=== EXERCISE GOAL ===
The required output is the complete data, repeated without alteration.

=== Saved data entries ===

Content starts

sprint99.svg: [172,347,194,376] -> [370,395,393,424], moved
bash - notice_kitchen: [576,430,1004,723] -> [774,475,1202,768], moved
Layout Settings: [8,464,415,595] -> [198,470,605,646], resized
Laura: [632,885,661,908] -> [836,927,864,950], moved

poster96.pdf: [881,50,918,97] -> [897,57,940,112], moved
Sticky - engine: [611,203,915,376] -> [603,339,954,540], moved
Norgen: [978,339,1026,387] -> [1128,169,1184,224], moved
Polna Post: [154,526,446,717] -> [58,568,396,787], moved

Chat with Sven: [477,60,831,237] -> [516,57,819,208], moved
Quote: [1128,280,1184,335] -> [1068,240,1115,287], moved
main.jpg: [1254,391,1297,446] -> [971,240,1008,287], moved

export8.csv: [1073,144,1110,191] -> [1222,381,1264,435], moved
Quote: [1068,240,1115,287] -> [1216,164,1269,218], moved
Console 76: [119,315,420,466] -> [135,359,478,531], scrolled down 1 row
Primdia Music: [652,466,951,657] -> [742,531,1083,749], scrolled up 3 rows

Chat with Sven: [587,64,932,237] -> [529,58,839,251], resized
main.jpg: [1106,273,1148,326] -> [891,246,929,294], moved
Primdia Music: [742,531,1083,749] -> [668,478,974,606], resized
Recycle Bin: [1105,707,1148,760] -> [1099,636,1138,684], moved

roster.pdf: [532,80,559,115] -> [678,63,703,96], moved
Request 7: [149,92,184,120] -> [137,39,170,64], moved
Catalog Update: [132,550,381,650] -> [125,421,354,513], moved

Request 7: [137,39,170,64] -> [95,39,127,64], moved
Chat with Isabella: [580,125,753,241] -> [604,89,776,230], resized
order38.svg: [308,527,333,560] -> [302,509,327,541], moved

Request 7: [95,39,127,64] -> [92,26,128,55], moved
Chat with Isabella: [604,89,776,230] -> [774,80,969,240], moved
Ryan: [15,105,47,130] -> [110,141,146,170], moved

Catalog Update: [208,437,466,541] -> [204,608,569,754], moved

Content ends

=== RESULT FOR THIS TASK ===
sprint99.svg: [172,347,194,376] -> [370,395,393,424], moved
bash - notice_kitchen: [576,430,1004,723] -> [774,475,1202,768], moved
Layout Settings: [8,464,415,595] -> [198,470,605,646], resized
Laura: [632,885,661,908] -> [836,927,864,950], moved

poster96.pdf: [881,50,918,97] -> [897,57,940,112], moved
Sticky - engine: [611,203,915,376] -> [603,339,954,540], moved
Norgen: [978,339,1026,387] -> [1128,169,1184,224], moved
Polna Post: [154,526,446,717] -> [58,568,396,787], moved

Chat with Sven: [477,60,831,237] -> [516,57,819,208], moved
Quote: [1128,280,1184,335] -> [1068,240,1115,287], moved
main.jpg: [1254,391,1297,446] -> [971,240,1008,287], moved

export8.csv: [1073,144,1110,191] -> [1222,381,1264,435], moved
Quote: [1068,240,1115,287] -> [1216,164,1269,218], moved
Console 76: [119,315,420,466] -> [135,359,478,531], scrolled down 1 row
Primdia Music: [652,466,951,657] -> [742,531,1083,749], scrolled up 3 rows

Chat with Sven: [587,64,932,237] -> [529,58,839,251], resized
main.jpg: [1106,273,1148,326] -> [891,246,929,294], moved
Primdia Music: [742,531,1083,749] -> [668,478,974,606], resized
Recycle Bin: [1105,707,1148,760] -> [1099,636,1138,684], moved

roster.pdf: [532,80,559,115] -> [678,63,703,96], moved
Request 7: [149,92,184,120] -> [137,39,170,64], moved
Catalog Update: [132,550,381,650] -> [125,421,354,513], moved

Request 7: [137,39,170,64] -> [95,39,127,64], moved
Chat with Isabella: [580,125,753,241] -> [604,89,776,230], resized
order38.svg: [308,527,333,560] -> [302,509,327,541], moved

Request 7: [95,39,127,64] -> [92,26,128,55], moved
Chat with Isabella: [604,89,776,230] -> [774,80,969,240], moved
Ryan: [15,105,47,130] -> [110,141,146,170], moved

Catalog Update: [208,437,466,541] -> [204,608,569,754], moved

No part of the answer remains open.